__EXERCISE DETAILS__.
In the entries that follow, find the line containing "[272 260 309 335]"; from there, copy every line exactly through the line containing "[401 160 441 233] (first image)".

__GIVEN DATA__.
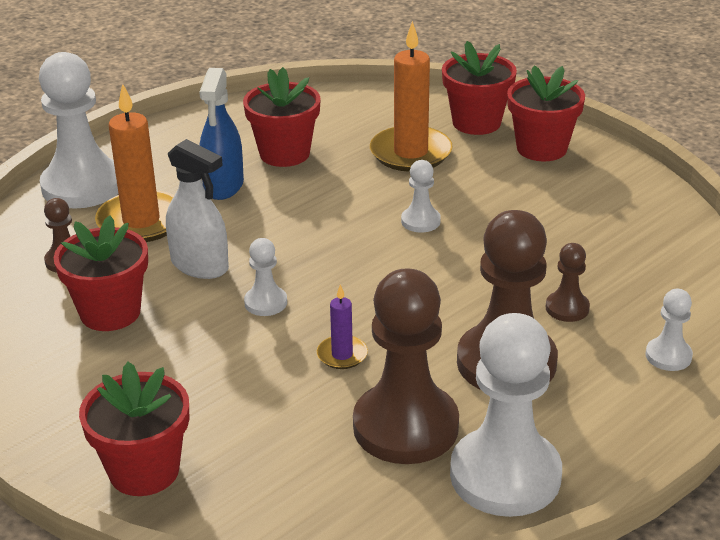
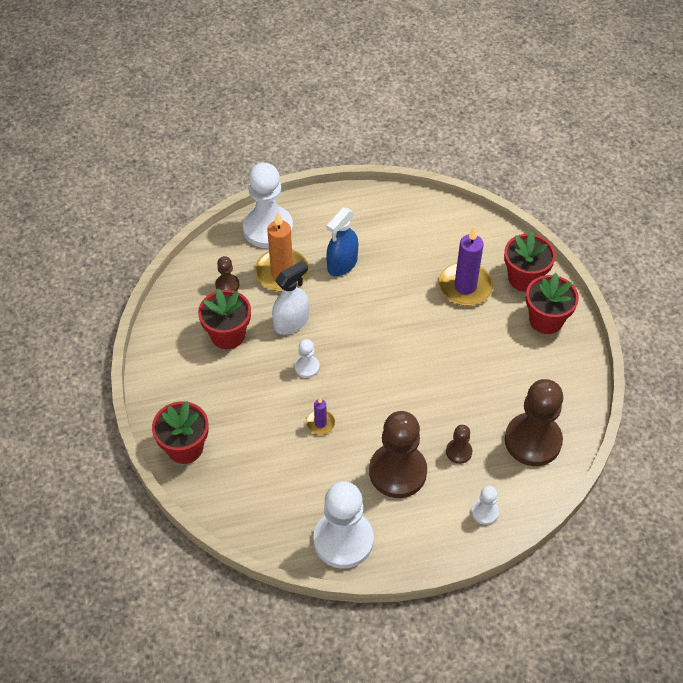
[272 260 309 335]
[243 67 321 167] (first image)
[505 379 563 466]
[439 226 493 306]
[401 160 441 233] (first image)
==
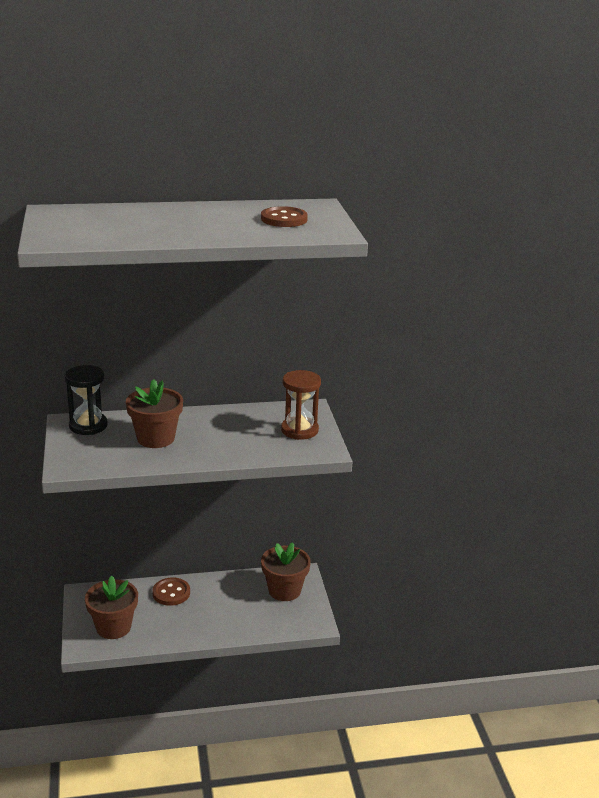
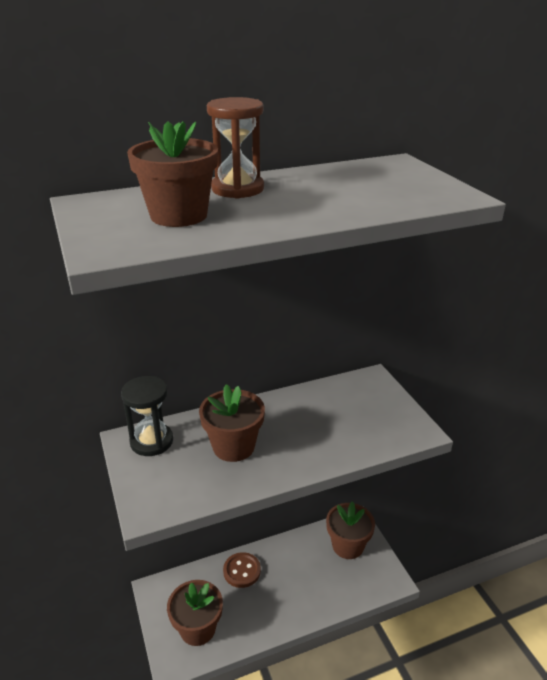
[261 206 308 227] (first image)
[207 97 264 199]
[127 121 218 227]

__ANSWER BELOW__.
[272 260 309 335]
[243 67 321 167] (first image)
[505 379 563 466]
[439 226 493 306]
[401 160 441 233] (first image)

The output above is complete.